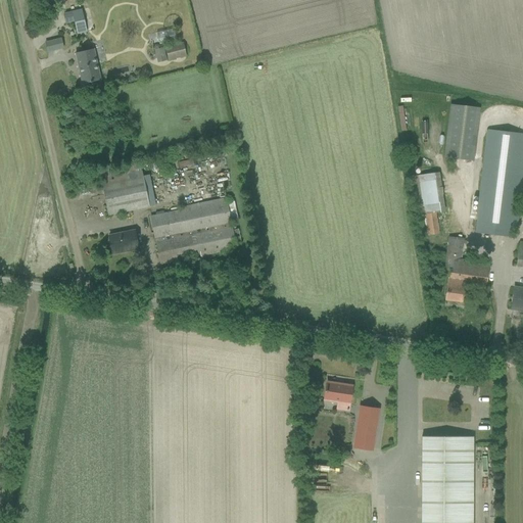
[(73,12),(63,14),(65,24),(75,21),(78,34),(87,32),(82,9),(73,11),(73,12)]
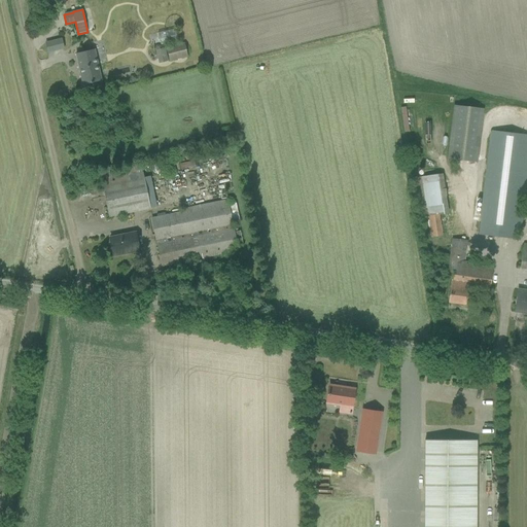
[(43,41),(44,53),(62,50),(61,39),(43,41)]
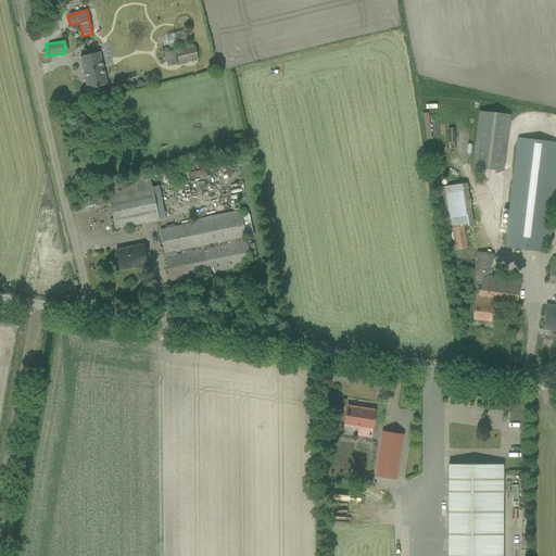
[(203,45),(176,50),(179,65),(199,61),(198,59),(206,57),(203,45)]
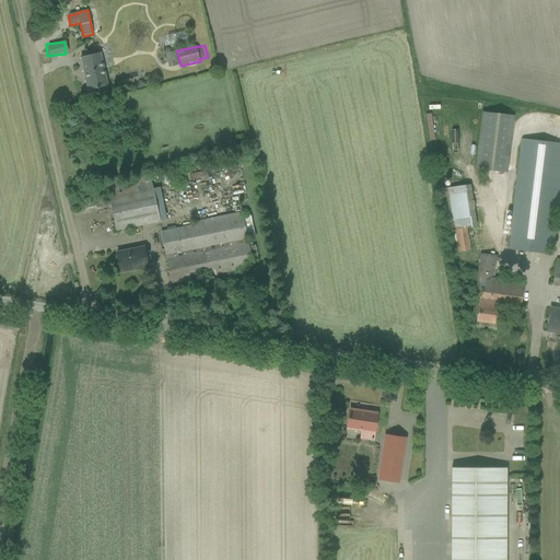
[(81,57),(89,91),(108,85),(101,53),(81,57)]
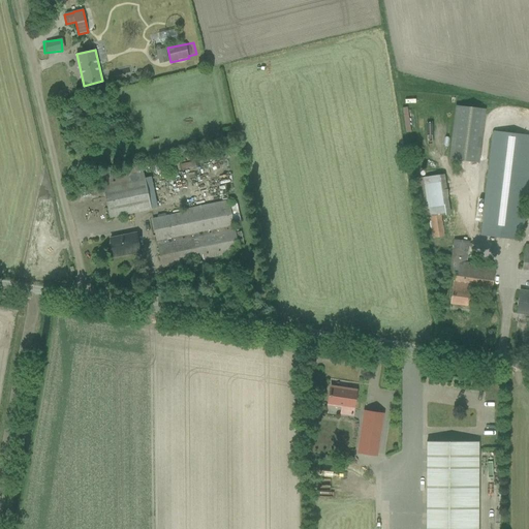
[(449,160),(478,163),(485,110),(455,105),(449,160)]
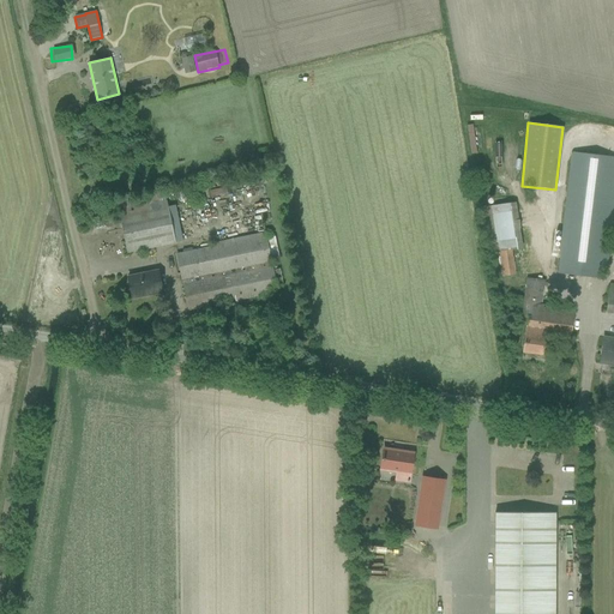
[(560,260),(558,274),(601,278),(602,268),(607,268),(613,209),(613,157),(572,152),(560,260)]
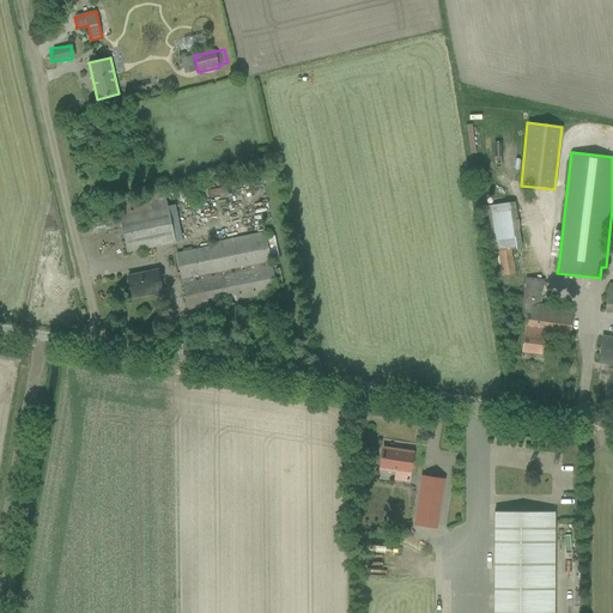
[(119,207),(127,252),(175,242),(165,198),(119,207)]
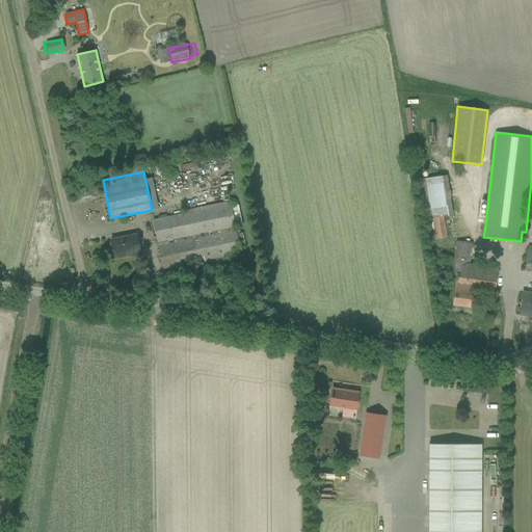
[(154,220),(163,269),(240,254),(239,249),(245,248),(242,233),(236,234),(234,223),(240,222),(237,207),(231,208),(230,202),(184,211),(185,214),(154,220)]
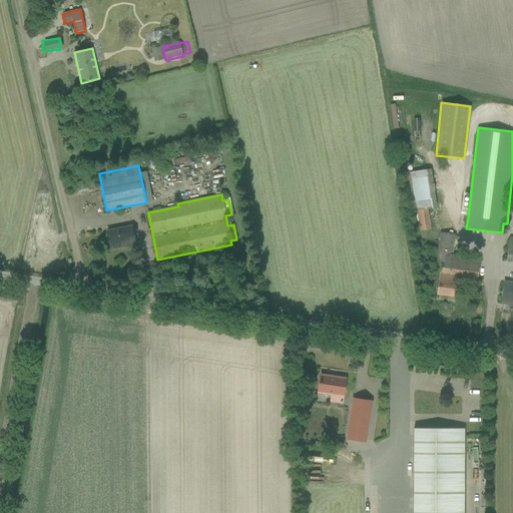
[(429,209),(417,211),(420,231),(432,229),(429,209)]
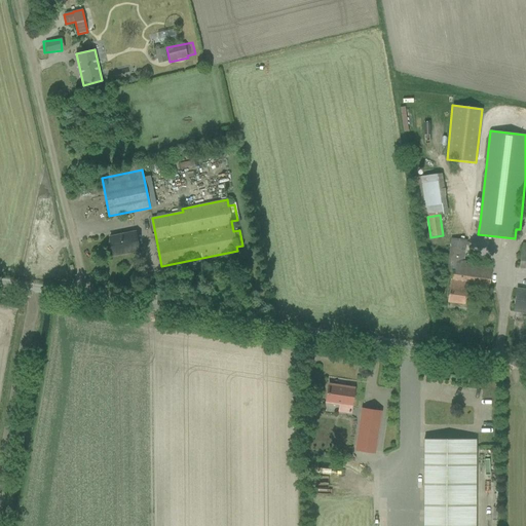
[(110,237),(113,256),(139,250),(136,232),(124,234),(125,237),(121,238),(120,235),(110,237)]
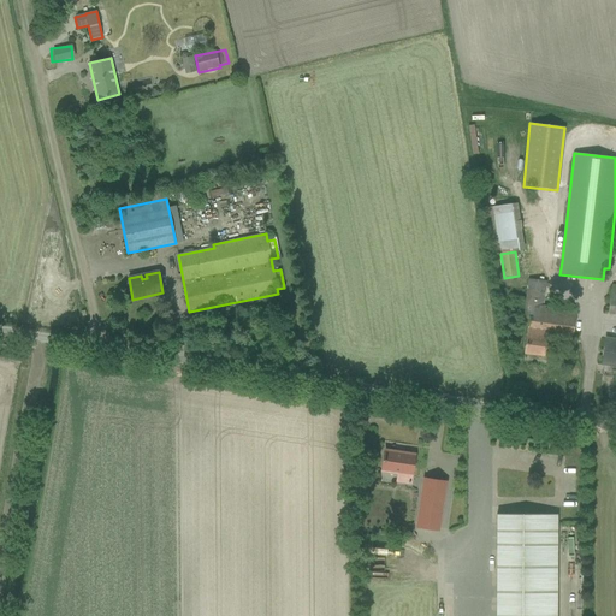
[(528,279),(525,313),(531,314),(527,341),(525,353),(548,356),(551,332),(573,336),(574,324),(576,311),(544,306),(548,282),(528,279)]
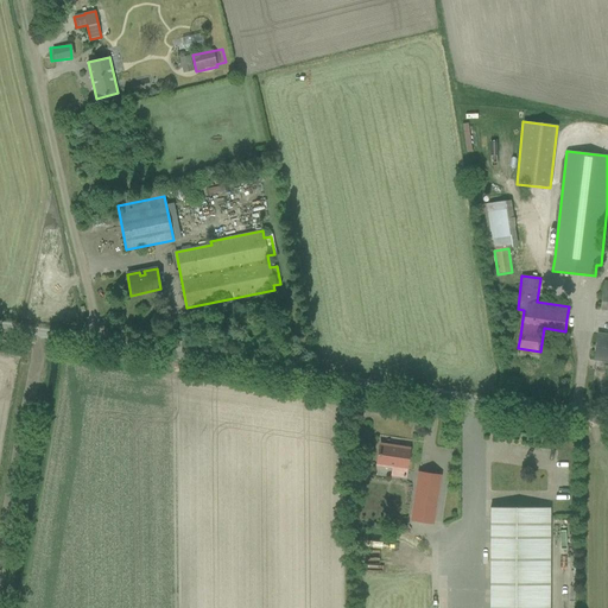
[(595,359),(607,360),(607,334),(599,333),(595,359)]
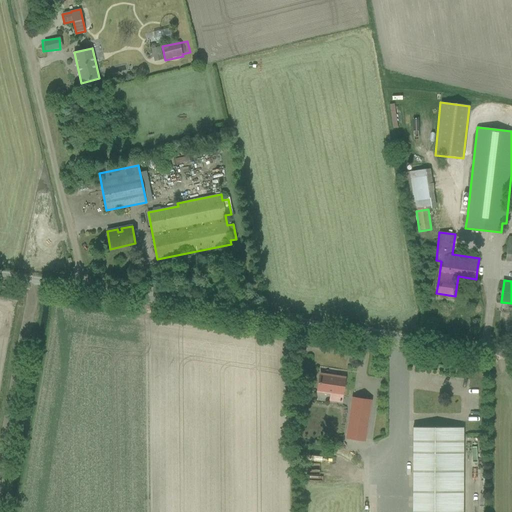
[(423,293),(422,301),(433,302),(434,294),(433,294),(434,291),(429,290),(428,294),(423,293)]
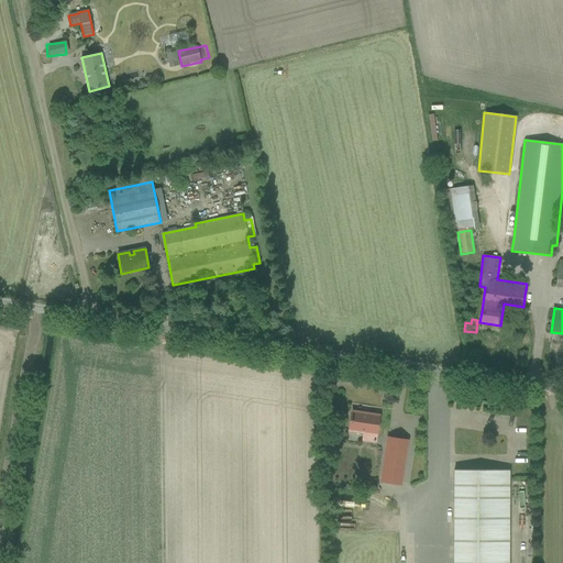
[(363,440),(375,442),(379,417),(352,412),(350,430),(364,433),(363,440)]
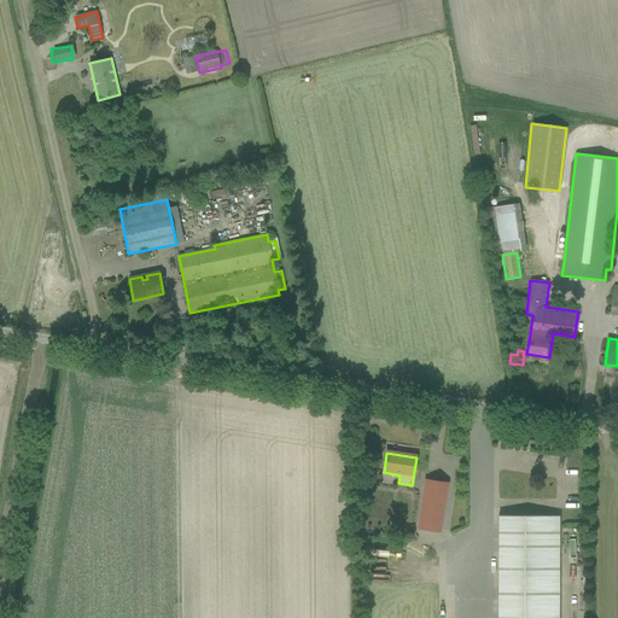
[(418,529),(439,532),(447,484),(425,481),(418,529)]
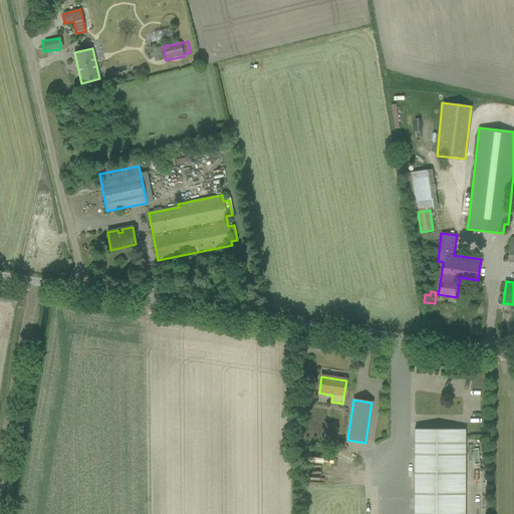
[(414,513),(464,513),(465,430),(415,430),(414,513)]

########

● GOAL OF THE EXERCISE
Repeat everything in the entries above word for word, excluding the images.

● RESPONSE FOR THIS EXERCISE
[(73,12),(63,14),(65,24),(75,21),(78,34),(87,32),(82,9),(73,11),(73,12)]
[(43,41),(44,53),(62,50),(61,39),(43,41)]
[(203,45),(176,50),(179,65),(199,61),(198,59),(206,57),(203,45)]
[(81,57),(89,91),(108,85),(101,53),(81,57)]
[(449,160),(478,163),(485,110),(455,105),(449,160)]
[(560,260),(558,274),(601,278),(602,268),(607,268),(613,209),(613,157),(572,152),(560,260)]
[(119,207),(127,252),(175,242),(165,198),(119,207)]
[(154,220),(163,269),(240,254),(239,249),(245,248),(242,233),(236,234),(234,223),(240,222),(237,207),(231,208),(230,202),(184,211),(185,214),(154,220)]
[(429,209),(417,211),(420,231),(432,229),(429,209)]
[(110,237),(113,256),(139,250),(136,232),(124,234),(125,237),(121,238),(120,235),(110,237)]
[(528,279),(525,313),(531,314),(527,341),(525,353),(548,356),(551,332),(573,336),(574,324),(576,311),(544,306),(548,282),(528,279)]
[(595,359),(607,360),(607,334),(599,333),(595,359)]
[(423,293),(422,301),(433,302),(434,294),(433,294),(434,291),(429,290),(428,294),(423,293)]
[(363,440),(375,442),(379,417),(352,412),(350,430),(364,433),(363,440)]
[(418,529),(439,532),(447,484),(425,481),(418,529)]
[(414,513),(464,513),(465,430),(415,430),(414,513)]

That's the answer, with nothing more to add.